_Exercise prompt_. If a record contains a picture, skip the picture and transcribe the rest exactly.

Edit tracking data:
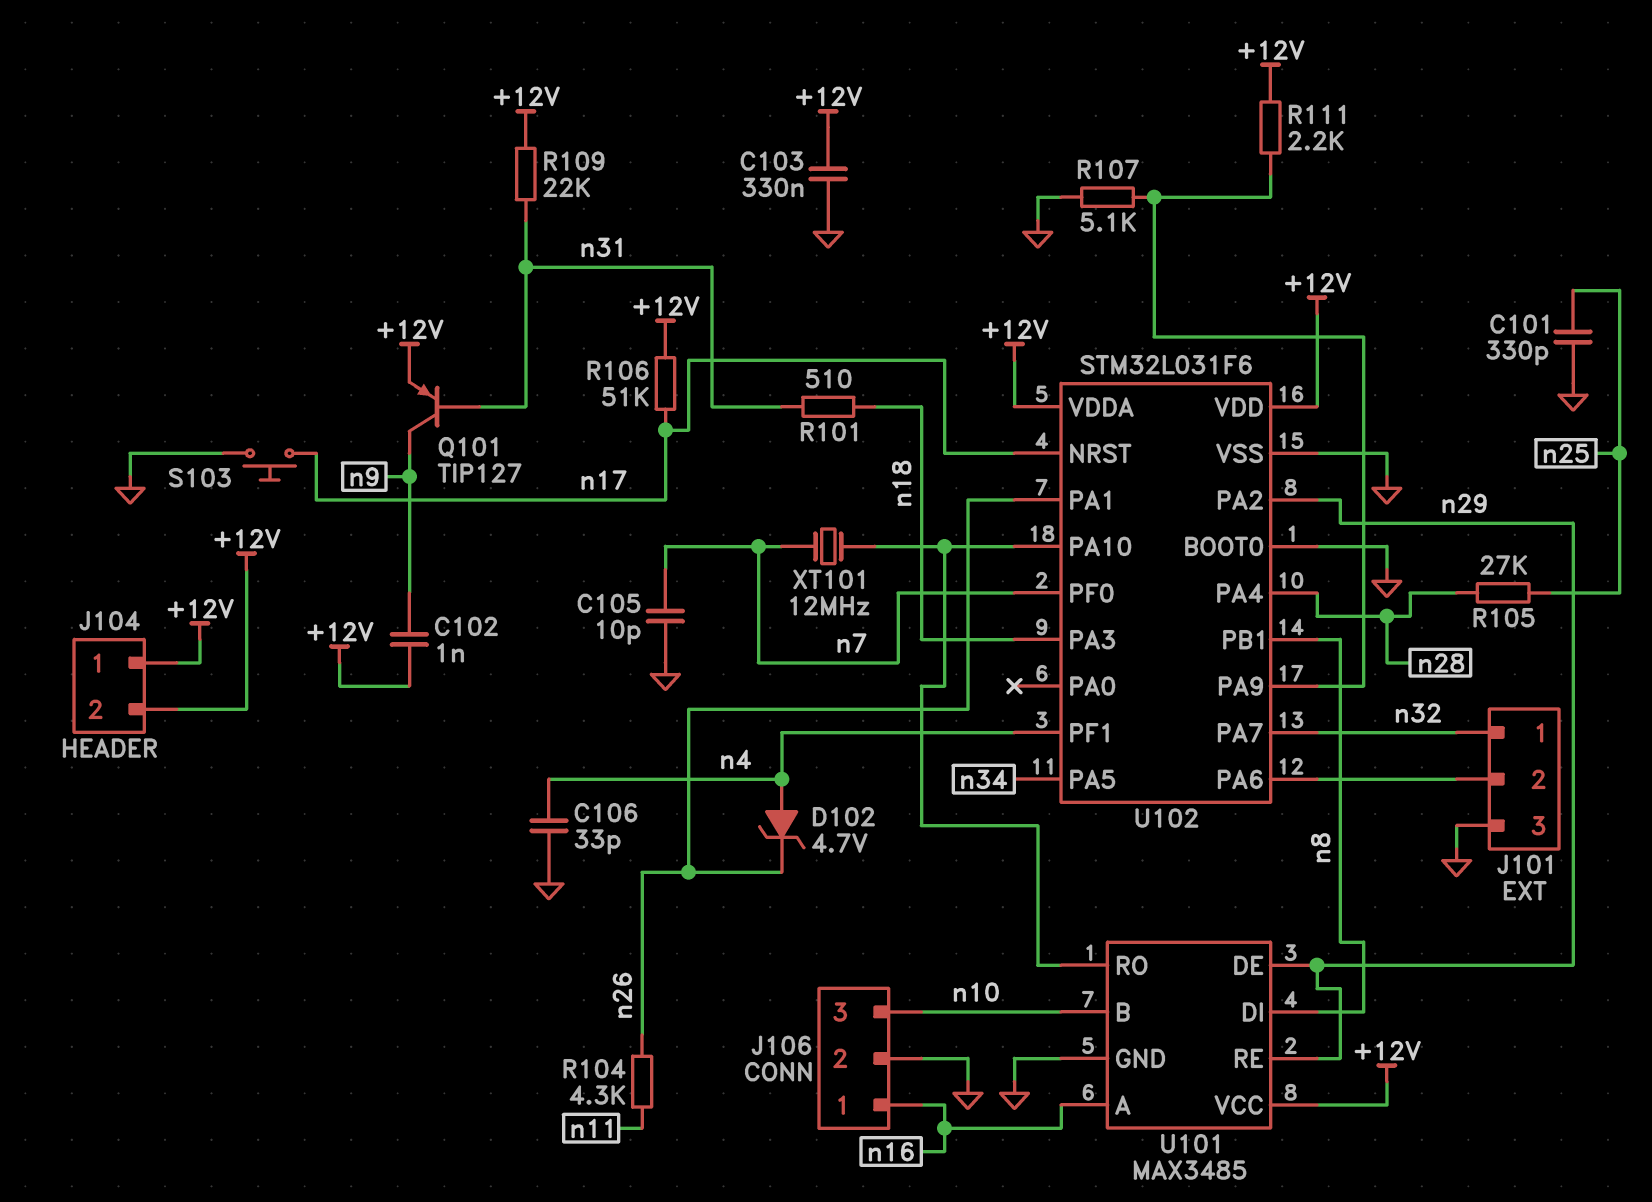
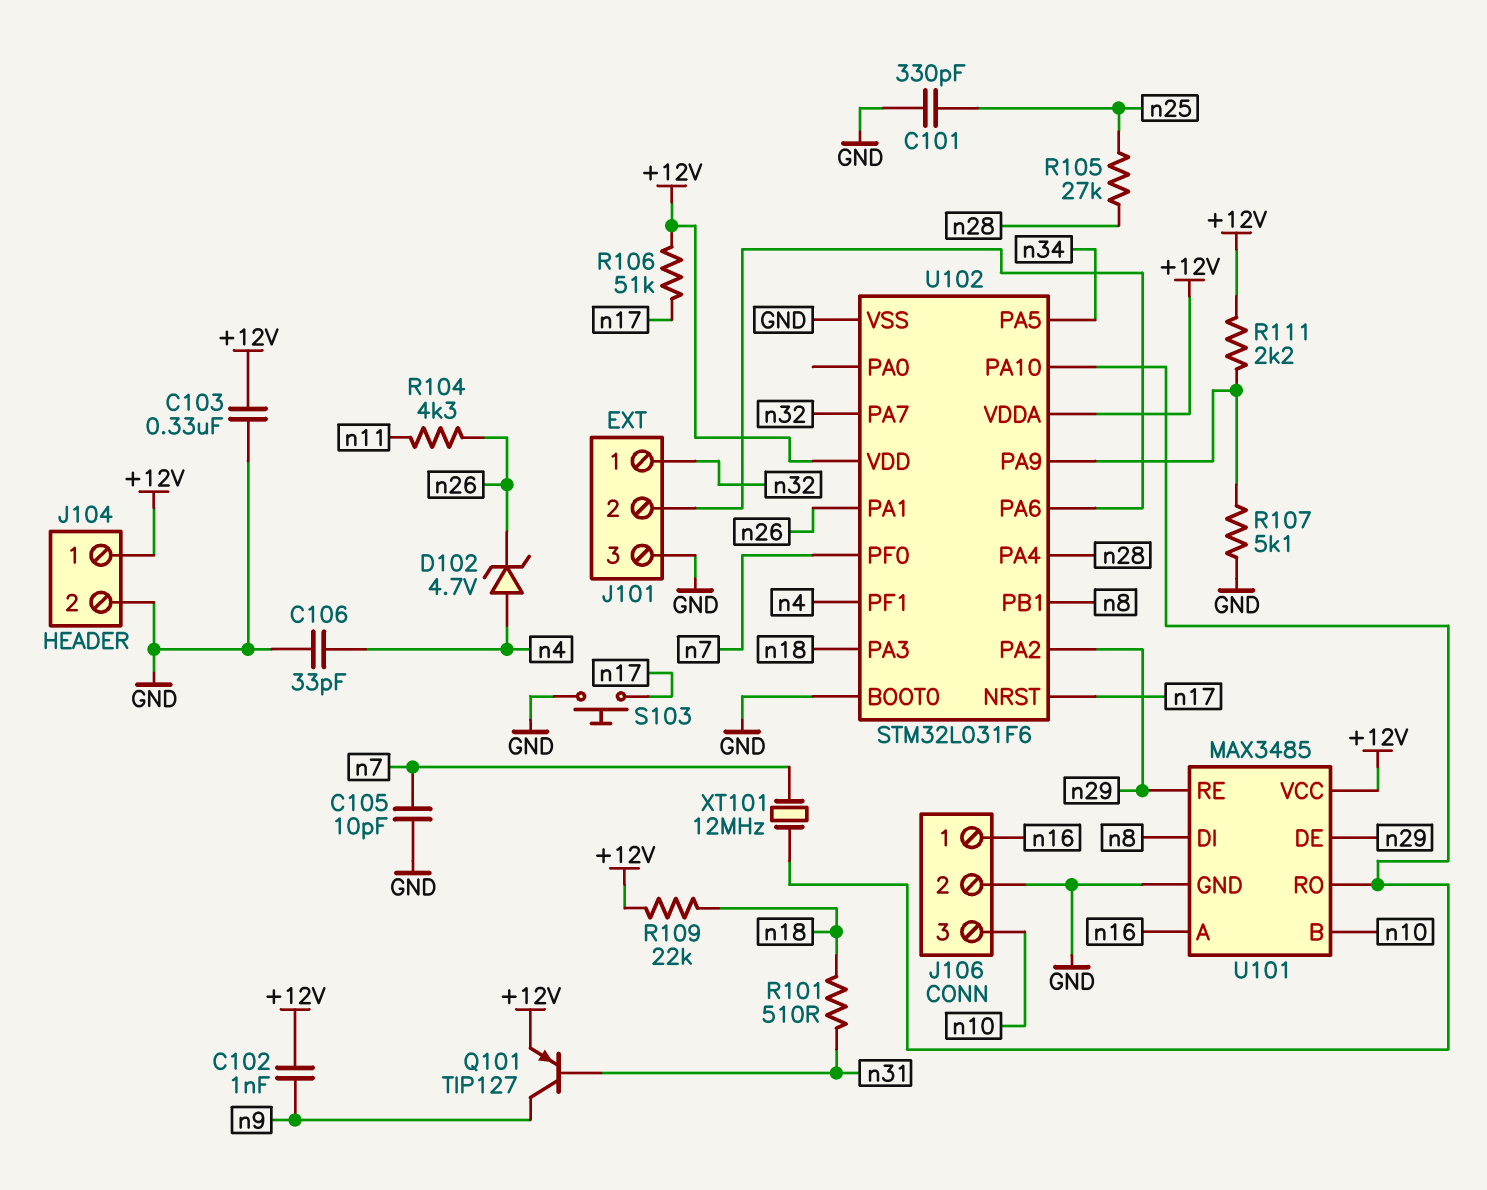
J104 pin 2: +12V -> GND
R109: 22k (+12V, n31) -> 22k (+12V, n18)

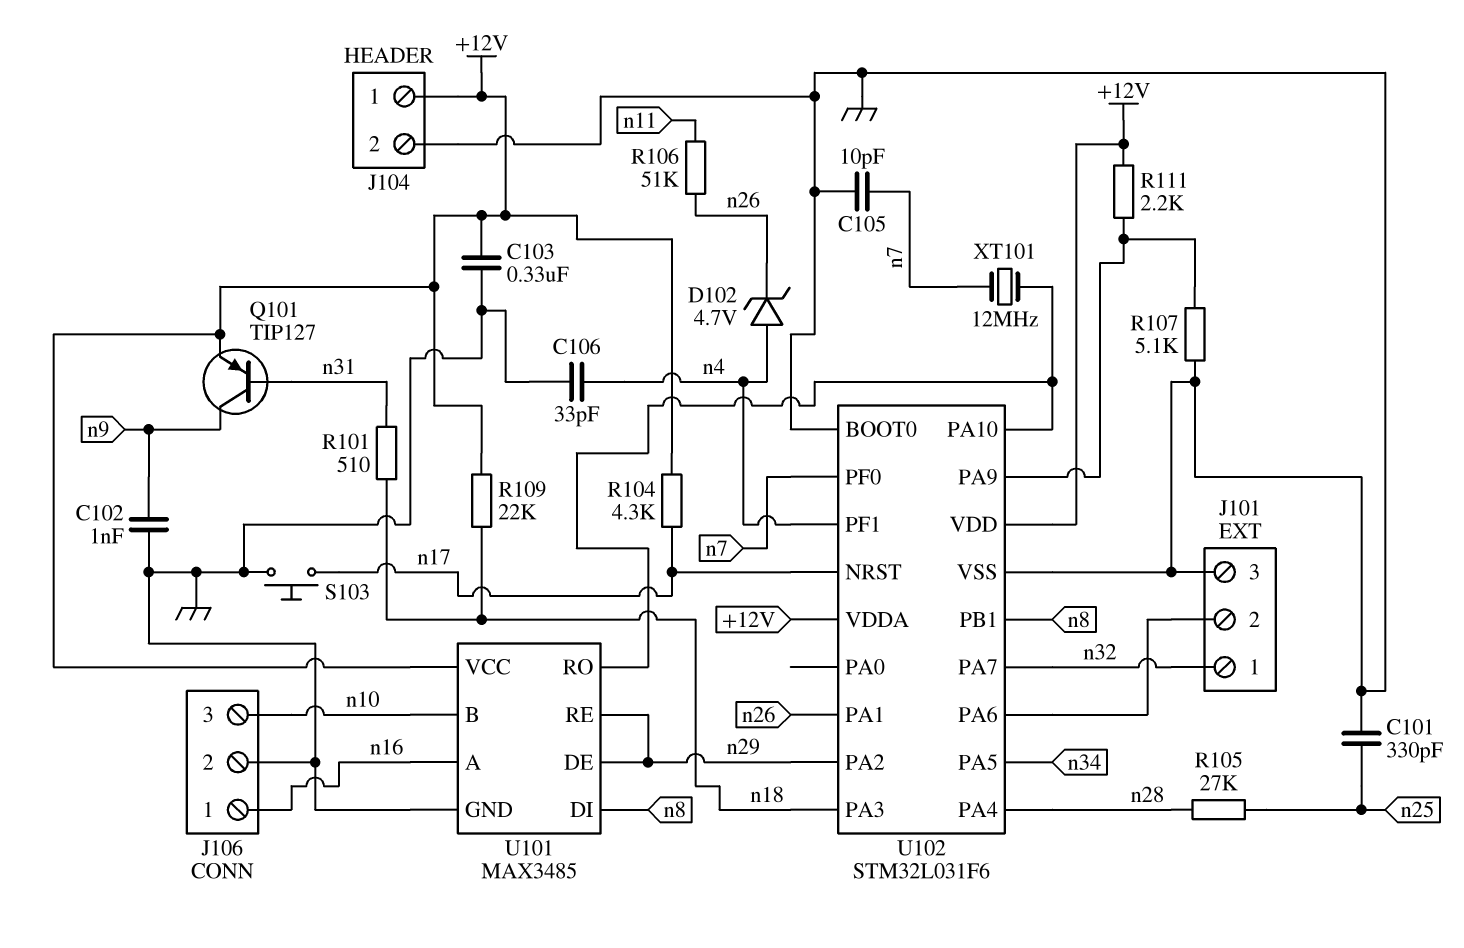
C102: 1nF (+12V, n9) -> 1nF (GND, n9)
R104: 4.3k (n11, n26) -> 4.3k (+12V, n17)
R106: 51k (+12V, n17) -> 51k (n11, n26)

_Solution below_.
J104 pin 2: +12V -> GND
R109: 22k (+12V, n31) -> 22k (+12V, n18)

C102: 1nF (+12V, n9) -> 1nF (GND, n9)
R104: 4.3k (n11, n26) -> 4.3k (+12V, n17)
R106: 51k (+12V, n17) -> 51k (n11, n26)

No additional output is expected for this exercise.